Problem statement
In the copy, leave out the pictures and repeat all records exactly.

Recorded data
☆ ☆ ☆ ☆

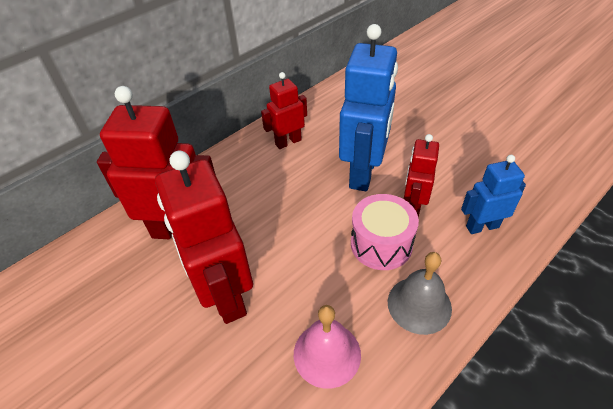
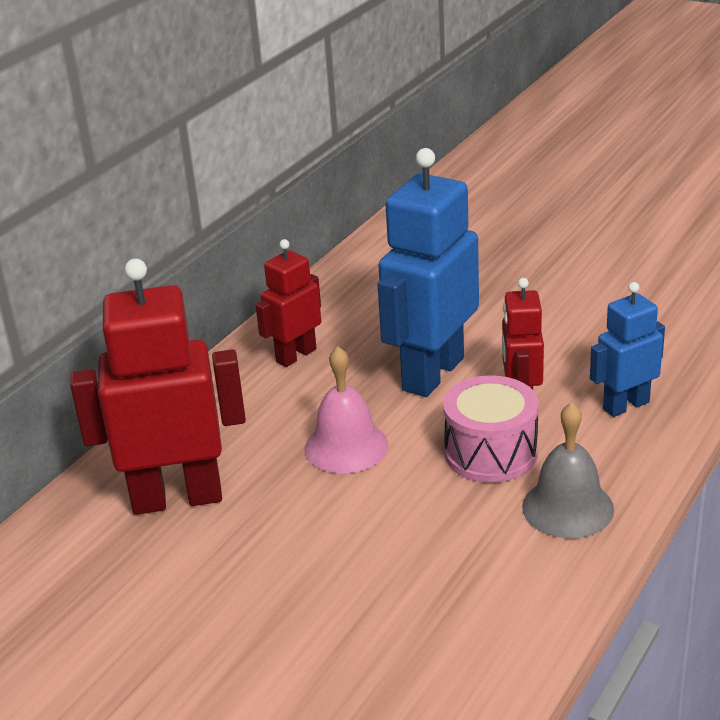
camera: 15 degrees left, 15 degrees down
(225, 295) = (286, 555): red robot -> none
(327, 354) = (461, 584): pink bell -> pink bell (346, 446)
(363, 173) = (432, 374): blue robot -> blue robot turned 150 degrees counterclockwise

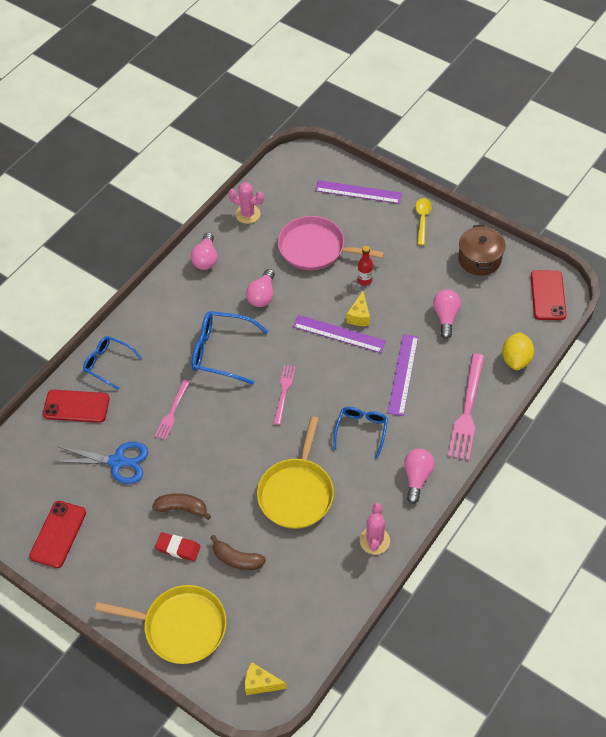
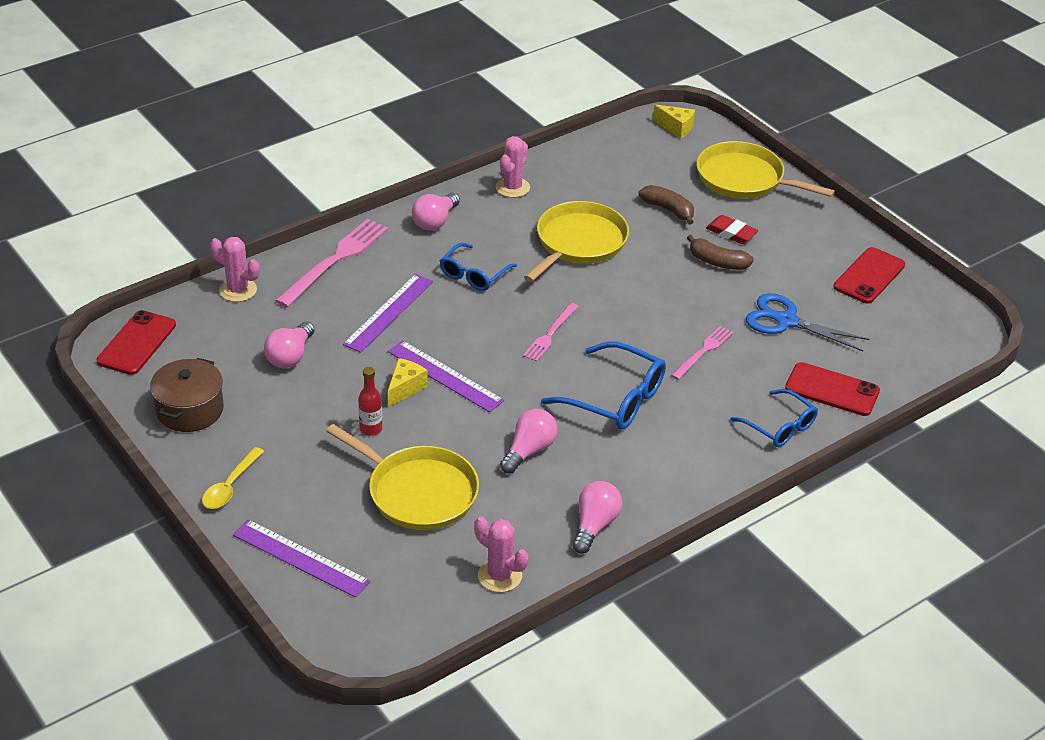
camera: 165 degrees left, 15 degrees down
(315, 248) = (418, 492): pink pan -> yellow pan
(516, 359) = (238, 290): yellow lemon -> pink cactus

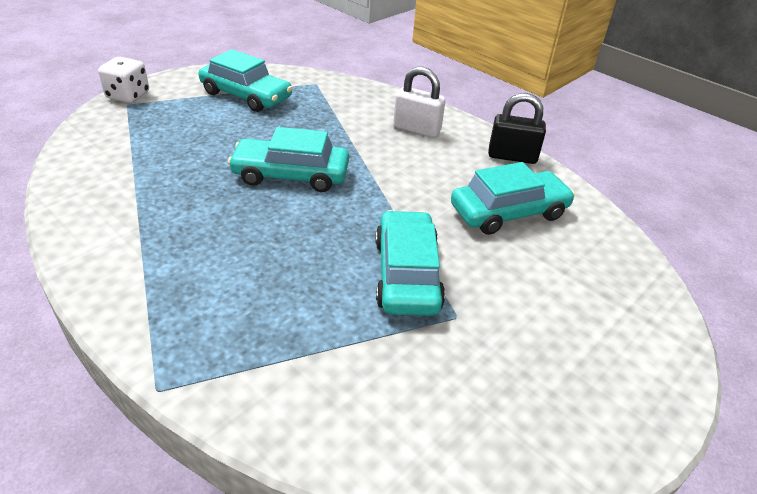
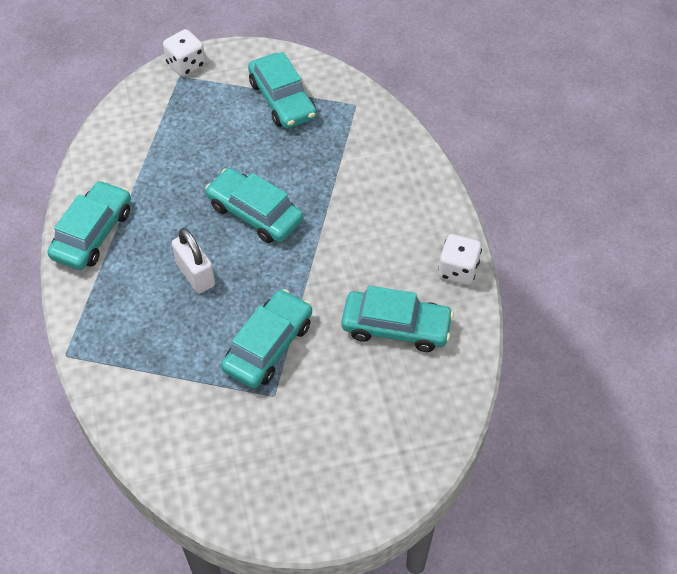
camera: 35 degrees right, 15 degrees up
(111, 249) = (93, 233): none -> turquoise car
(417, 129) = (401, 202): white padlock -> white padlock (195, 274)
(512, 156) = (458, 270): black padlock -> white dice

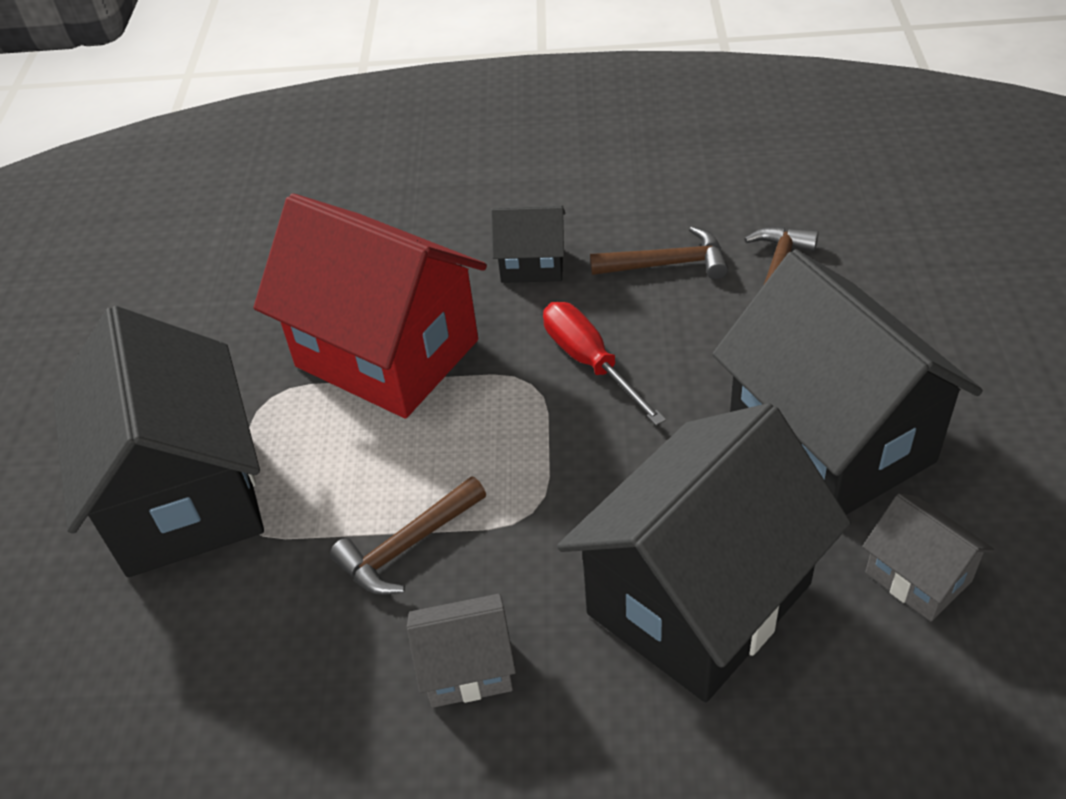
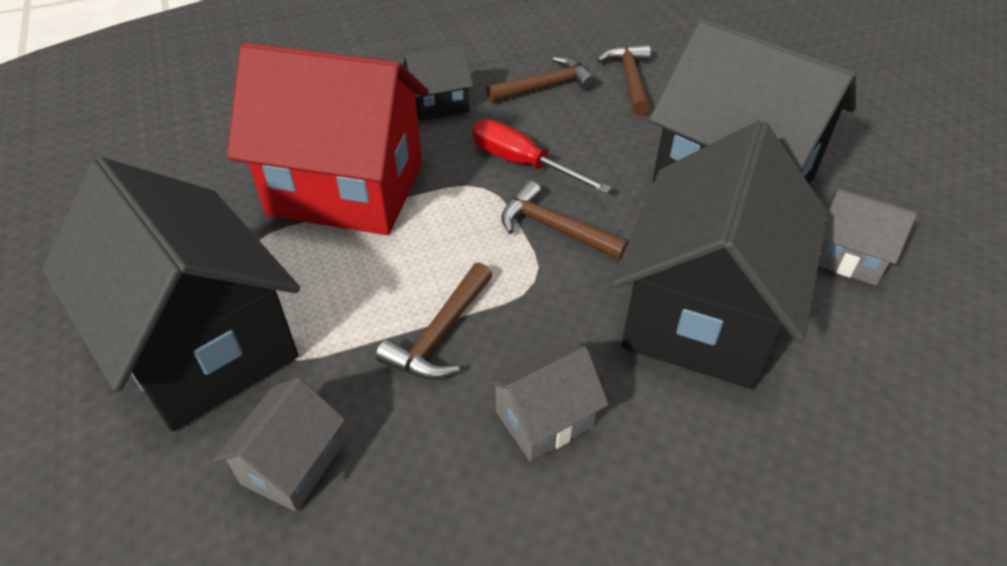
camera: 25 degrees left, 0 degrees up
(215, 641) = (292, 465): none -> grey house
(586, 453) = (555, 228): none -> brown hammer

☆ ☆ ☆ ☆

Task response
camera: 15 degrees left, 15 degrees down
(225, 295) = (286, 555): red robot -> none
(327, 354) = (461, 584): pink bell -> pink bell (346, 446)
(363, 173) = (432, 374): blue robot -> blue robot turned 150 degrees counterclockwise

camera: 165 degrees left, 15 degrees down
(315, 248) = (418, 492): pink pan -> yellow pan
(516, 359) = (238, 290): yellow lemon -> pink cactus

camera: 35 degrees right, 15 degrees up
(111, 249) = (93, 233): none -> turquoise car
(417, 129) = (401, 202): white padlock -> white padlock (195, 274)
(512, 156) = (458, 270): black padlock -> white dice

camera: 25 degrees left, 0 degrees up
(215, 641) = (292, 465): none -> grey house
(586, 453) = (555, 228): none -> brown hammer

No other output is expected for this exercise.